Directive:
Your answer is the line containing "orange pentagon: (189, 335)" plus every line after it through the end of the records, printed exactly and free of pictures.

------ Available data

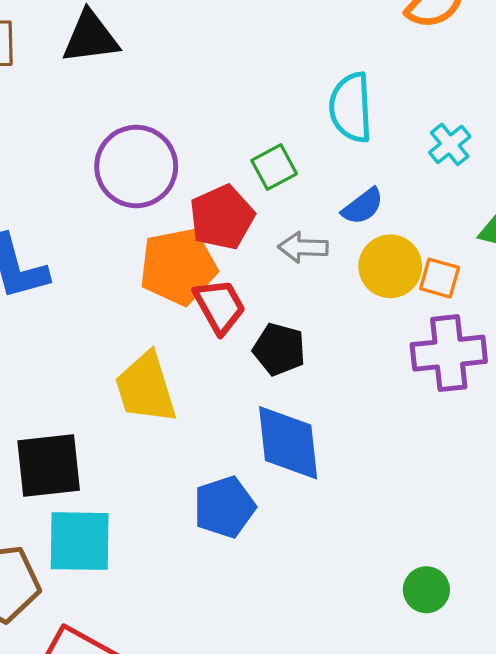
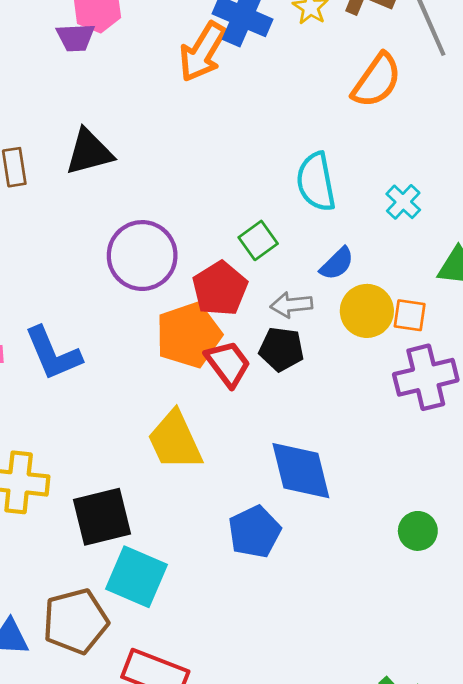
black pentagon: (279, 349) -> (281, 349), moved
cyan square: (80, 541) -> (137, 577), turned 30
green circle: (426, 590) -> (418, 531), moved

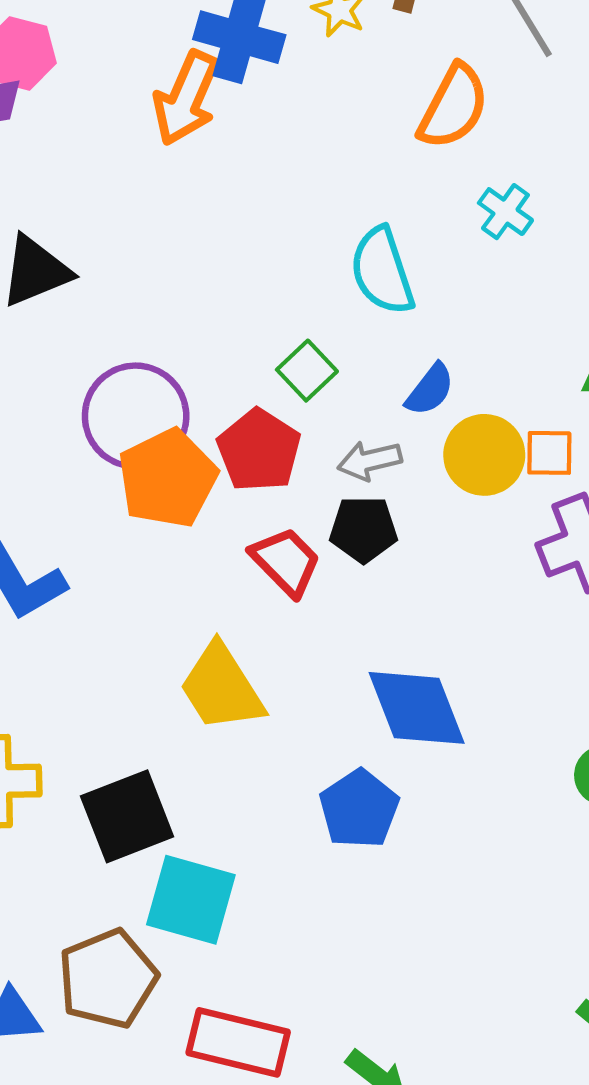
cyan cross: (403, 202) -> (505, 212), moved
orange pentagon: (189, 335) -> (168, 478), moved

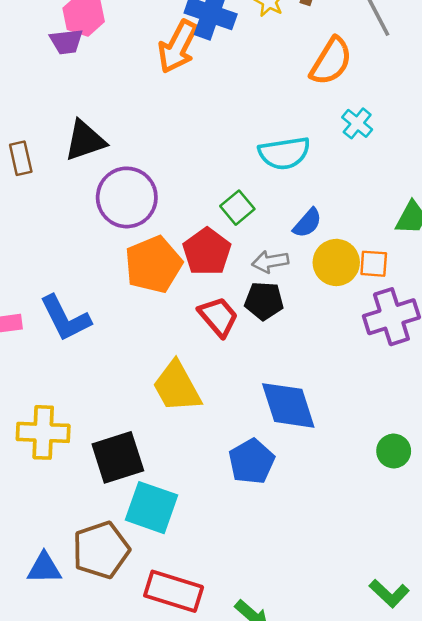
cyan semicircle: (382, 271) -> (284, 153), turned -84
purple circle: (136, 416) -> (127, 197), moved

------------

Exercise response:
orange pentagon: (189, 335) -> (168, 478), moved

cyan semicircle: (382, 271) -> (284, 153), turned -84
purple circle: (136, 416) -> (127, 197), moved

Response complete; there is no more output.